- _Exercise details_:
Return the data below exactly, but only from the line containing "- → teddy bear/orange [549, 181]" through the line containing "<840 480 50 55>", with both of those lines included.

**********

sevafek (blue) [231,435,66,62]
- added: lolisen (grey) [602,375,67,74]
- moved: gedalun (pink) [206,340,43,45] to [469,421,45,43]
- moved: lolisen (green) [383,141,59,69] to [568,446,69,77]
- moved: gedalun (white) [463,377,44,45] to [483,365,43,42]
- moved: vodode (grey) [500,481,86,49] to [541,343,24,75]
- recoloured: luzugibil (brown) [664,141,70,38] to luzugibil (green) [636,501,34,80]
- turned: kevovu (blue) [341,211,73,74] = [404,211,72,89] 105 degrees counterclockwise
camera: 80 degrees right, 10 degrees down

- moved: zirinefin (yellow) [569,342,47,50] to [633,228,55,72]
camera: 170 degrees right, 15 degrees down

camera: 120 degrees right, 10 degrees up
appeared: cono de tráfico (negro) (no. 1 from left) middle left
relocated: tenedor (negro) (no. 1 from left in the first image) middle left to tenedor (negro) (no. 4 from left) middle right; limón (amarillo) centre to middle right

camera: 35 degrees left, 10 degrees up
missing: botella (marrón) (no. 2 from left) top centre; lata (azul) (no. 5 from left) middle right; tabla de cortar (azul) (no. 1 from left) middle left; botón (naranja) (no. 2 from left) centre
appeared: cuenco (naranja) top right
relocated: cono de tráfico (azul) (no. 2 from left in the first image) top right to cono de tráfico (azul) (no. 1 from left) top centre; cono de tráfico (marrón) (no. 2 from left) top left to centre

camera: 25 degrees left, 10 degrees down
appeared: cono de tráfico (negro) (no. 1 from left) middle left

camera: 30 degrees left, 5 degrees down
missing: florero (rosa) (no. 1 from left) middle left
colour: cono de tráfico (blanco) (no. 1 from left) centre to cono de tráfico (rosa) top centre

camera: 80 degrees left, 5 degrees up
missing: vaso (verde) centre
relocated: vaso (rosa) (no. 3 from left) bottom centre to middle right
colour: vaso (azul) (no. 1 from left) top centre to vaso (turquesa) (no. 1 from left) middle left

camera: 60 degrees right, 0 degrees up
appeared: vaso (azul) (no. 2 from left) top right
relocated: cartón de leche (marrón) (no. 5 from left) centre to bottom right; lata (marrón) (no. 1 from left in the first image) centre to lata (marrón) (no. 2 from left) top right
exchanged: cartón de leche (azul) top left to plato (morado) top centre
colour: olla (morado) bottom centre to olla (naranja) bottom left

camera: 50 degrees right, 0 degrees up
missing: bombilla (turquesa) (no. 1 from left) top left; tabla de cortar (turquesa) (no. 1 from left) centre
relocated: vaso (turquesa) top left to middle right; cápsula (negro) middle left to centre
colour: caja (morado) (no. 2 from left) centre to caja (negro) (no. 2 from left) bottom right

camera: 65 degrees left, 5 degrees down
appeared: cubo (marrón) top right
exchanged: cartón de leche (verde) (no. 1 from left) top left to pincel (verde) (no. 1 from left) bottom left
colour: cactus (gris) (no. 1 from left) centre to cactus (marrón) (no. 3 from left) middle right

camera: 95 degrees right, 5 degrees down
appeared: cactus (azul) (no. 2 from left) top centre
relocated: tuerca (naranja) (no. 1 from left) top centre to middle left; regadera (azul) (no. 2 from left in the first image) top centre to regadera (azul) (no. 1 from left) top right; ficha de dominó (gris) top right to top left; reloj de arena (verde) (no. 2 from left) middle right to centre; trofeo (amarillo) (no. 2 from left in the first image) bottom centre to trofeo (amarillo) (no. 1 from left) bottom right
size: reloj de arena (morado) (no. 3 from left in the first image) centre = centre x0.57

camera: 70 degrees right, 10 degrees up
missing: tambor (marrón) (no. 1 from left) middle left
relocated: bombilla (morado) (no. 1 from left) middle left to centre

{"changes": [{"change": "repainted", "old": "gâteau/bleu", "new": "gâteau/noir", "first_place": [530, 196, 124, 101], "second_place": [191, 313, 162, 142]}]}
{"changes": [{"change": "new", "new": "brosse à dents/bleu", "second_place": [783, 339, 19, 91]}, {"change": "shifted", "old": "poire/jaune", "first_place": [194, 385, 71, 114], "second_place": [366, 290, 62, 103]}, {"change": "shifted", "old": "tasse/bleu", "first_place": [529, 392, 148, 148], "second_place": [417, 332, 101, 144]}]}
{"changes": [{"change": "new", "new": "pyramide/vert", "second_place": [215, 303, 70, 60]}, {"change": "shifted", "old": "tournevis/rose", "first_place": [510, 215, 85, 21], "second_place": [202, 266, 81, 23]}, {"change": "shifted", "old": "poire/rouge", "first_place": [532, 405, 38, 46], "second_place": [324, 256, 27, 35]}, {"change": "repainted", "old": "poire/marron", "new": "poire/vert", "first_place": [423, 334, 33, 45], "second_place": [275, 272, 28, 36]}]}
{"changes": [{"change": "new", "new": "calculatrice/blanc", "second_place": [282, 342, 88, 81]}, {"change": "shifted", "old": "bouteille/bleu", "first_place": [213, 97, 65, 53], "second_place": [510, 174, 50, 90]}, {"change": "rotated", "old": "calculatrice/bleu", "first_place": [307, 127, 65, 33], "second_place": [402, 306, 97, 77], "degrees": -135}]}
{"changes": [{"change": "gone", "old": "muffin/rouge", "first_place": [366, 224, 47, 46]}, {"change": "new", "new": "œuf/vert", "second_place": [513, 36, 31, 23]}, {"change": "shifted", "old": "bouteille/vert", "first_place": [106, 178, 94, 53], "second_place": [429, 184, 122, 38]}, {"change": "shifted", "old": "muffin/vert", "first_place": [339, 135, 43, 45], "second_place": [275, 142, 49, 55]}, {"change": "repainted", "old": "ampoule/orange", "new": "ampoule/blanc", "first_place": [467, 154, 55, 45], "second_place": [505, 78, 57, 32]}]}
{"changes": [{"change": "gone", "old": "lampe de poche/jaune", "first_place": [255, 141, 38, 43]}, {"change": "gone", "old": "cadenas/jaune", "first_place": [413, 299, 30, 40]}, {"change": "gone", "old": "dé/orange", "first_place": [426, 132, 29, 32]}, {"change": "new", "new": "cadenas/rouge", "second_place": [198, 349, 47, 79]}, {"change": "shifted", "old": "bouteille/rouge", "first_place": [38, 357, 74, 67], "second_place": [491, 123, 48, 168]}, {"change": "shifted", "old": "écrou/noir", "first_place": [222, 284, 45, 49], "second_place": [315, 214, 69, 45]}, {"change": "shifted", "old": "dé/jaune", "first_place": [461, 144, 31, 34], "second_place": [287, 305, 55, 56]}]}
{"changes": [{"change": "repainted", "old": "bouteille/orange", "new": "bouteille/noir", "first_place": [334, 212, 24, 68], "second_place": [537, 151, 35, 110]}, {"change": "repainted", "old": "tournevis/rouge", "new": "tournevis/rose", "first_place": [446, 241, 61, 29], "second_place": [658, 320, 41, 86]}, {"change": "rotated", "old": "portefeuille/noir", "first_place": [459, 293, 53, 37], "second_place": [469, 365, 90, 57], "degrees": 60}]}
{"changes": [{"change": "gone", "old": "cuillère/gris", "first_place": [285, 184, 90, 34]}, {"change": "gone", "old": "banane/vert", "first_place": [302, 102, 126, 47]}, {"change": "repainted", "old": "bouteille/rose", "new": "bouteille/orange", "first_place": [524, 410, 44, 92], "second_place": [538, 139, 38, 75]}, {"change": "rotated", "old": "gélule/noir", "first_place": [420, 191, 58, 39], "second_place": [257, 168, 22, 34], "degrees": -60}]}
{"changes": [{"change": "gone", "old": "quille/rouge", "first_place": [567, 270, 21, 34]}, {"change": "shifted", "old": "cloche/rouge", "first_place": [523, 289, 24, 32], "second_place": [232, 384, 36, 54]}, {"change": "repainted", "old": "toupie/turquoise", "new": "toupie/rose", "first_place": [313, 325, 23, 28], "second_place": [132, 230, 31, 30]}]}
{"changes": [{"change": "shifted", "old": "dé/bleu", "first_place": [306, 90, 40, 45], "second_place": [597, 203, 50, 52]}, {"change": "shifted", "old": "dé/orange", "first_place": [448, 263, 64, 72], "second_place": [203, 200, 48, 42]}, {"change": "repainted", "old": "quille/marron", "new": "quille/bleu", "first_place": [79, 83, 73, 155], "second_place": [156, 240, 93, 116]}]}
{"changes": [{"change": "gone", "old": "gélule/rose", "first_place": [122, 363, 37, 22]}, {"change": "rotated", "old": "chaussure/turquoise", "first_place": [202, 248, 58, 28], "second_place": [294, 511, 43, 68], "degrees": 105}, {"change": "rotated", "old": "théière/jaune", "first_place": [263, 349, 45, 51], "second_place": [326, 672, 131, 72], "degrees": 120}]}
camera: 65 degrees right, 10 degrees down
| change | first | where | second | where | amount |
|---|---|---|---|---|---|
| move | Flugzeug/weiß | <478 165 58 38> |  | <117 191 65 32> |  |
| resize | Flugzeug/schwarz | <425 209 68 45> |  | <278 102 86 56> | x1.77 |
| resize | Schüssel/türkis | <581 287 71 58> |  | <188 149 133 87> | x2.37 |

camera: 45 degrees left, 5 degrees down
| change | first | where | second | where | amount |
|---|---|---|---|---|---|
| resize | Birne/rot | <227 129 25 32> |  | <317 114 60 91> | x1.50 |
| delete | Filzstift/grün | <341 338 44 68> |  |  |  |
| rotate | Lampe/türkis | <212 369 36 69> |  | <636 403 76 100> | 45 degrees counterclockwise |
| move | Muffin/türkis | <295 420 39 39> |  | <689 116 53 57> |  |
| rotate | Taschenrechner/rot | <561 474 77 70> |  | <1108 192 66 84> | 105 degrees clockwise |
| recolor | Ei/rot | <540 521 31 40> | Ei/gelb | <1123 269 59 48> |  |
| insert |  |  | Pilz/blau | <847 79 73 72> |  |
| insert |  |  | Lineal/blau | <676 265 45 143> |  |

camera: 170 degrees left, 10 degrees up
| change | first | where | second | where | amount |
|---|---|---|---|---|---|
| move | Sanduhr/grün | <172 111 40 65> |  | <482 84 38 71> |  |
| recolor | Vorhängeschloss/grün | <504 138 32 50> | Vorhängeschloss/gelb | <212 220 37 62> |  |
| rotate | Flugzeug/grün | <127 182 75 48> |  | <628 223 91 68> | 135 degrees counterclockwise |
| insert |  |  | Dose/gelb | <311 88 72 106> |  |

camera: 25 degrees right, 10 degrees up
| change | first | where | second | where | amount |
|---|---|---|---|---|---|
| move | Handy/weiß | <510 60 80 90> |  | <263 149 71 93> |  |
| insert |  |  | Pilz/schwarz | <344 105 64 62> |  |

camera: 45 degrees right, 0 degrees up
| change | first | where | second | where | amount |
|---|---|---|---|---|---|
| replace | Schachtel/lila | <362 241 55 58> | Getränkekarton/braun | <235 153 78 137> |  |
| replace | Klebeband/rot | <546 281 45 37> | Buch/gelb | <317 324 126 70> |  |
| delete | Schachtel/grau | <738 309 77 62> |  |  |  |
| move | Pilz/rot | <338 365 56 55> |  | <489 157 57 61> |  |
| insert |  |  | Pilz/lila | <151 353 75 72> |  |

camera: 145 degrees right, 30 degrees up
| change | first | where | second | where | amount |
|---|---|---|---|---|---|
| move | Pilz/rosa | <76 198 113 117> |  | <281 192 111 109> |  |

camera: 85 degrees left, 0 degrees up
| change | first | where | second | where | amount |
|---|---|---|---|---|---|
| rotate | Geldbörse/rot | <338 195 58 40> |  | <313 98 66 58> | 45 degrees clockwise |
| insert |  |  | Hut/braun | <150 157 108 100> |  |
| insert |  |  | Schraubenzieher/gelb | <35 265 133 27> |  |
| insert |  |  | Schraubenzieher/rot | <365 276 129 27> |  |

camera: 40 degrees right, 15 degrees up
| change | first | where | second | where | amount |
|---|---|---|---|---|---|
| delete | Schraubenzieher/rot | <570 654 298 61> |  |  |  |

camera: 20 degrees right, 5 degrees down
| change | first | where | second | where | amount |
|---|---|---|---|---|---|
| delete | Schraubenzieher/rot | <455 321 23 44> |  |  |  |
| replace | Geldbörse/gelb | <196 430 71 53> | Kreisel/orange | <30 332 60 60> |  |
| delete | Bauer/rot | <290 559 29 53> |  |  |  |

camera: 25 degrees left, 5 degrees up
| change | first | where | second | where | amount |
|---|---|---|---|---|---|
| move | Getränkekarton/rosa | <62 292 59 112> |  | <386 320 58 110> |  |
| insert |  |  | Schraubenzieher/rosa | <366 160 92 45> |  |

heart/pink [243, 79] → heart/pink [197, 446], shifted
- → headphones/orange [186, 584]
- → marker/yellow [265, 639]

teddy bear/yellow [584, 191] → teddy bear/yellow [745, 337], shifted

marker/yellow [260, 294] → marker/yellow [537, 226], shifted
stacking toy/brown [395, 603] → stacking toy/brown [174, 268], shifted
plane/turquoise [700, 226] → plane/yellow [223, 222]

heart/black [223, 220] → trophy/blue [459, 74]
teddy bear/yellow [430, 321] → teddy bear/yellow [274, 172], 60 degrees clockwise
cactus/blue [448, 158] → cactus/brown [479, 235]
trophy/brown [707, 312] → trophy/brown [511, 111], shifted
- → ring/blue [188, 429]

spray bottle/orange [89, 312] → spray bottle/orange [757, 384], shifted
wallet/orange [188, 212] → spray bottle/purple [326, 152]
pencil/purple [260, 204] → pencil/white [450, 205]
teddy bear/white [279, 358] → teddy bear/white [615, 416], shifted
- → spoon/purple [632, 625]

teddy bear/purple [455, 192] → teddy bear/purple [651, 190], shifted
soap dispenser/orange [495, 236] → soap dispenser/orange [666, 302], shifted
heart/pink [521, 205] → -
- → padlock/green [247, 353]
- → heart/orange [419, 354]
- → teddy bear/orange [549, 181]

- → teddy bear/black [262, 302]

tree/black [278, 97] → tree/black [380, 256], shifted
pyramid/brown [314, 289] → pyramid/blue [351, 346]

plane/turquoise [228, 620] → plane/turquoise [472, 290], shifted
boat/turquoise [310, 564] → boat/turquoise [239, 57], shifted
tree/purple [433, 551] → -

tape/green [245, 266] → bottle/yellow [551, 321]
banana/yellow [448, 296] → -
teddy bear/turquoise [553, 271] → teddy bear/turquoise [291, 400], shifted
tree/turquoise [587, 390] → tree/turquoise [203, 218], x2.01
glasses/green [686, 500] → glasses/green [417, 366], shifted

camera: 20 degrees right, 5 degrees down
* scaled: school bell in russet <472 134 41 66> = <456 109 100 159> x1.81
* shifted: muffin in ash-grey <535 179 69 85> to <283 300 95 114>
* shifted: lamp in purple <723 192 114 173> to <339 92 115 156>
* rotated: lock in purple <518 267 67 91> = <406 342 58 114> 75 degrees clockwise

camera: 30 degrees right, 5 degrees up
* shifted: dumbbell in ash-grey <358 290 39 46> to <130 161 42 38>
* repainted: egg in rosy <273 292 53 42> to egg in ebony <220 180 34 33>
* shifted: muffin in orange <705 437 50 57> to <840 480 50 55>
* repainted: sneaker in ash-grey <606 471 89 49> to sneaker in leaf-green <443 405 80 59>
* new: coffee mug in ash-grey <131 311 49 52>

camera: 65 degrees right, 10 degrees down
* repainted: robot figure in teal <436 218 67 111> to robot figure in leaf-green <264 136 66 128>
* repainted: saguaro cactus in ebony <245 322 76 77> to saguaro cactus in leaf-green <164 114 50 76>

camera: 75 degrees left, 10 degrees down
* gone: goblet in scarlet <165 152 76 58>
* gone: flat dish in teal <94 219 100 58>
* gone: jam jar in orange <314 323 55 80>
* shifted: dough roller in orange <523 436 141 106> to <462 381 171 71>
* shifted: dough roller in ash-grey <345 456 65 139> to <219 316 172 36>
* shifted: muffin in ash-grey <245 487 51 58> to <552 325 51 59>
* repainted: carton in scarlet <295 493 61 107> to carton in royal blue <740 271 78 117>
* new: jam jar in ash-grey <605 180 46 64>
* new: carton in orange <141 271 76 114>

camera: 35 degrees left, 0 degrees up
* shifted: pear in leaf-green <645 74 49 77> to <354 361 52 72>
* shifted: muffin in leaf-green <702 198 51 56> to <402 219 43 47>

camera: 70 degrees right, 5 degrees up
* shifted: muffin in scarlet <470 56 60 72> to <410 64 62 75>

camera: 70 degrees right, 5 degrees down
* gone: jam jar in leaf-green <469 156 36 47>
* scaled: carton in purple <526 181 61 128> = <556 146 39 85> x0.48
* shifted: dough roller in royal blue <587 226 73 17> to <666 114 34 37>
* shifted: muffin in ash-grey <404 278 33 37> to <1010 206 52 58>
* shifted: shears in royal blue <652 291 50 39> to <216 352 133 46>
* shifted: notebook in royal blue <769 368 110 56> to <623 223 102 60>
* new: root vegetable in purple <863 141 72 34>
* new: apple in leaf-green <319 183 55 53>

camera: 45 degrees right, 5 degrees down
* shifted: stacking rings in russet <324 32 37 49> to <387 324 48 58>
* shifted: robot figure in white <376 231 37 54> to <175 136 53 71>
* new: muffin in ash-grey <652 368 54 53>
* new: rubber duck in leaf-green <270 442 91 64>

**********

- _Reply to the task_:
- → teddy bear/orange [549, 181]

- → teddy bear/black [262, 302]

tree/black [278, 97] → tree/black [380, 256], shifted
pyramid/brown [314, 289] → pyramid/blue [351, 346]

plane/turquoise [228, 620] → plane/turquoise [472, 290], shifted
boat/turquoise [310, 564] → boat/turquoise [239, 57], shifted
tree/purple [433, 551] → -

tape/green [245, 266] → bottle/yellow [551, 321]
banana/yellow [448, 296] → -
teddy bear/turquoise [553, 271] → teddy bear/turquoise [291, 400], shifted
tree/turquoise [587, 390] → tree/turquoise [203, 218], x2.01
glasses/green [686, 500] → glasses/green [417, 366], shifted

camera: 20 degrees right, 5 degrees down
* scaled: school bell in russet <472 134 41 66> = <456 109 100 159> x1.81
* shifted: muffin in ash-grey <535 179 69 85> to <283 300 95 114>
* shifted: lamp in purple <723 192 114 173> to <339 92 115 156>
* rotated: lock in purple <518 267 67 91> = <406 342 58 114> 75 degrees clockwise

camera: 30 degrees right, 5 degrees up
* shifted: dumbbell in ash-grey <358 290 39 46> to <130 161 42 38>
* repainted: egg in rosy <273 292 53 42> to egg in ebony <220 180 34 33>
* shifted: muffin in orange <705 437 50 57> to <840 480 50 55>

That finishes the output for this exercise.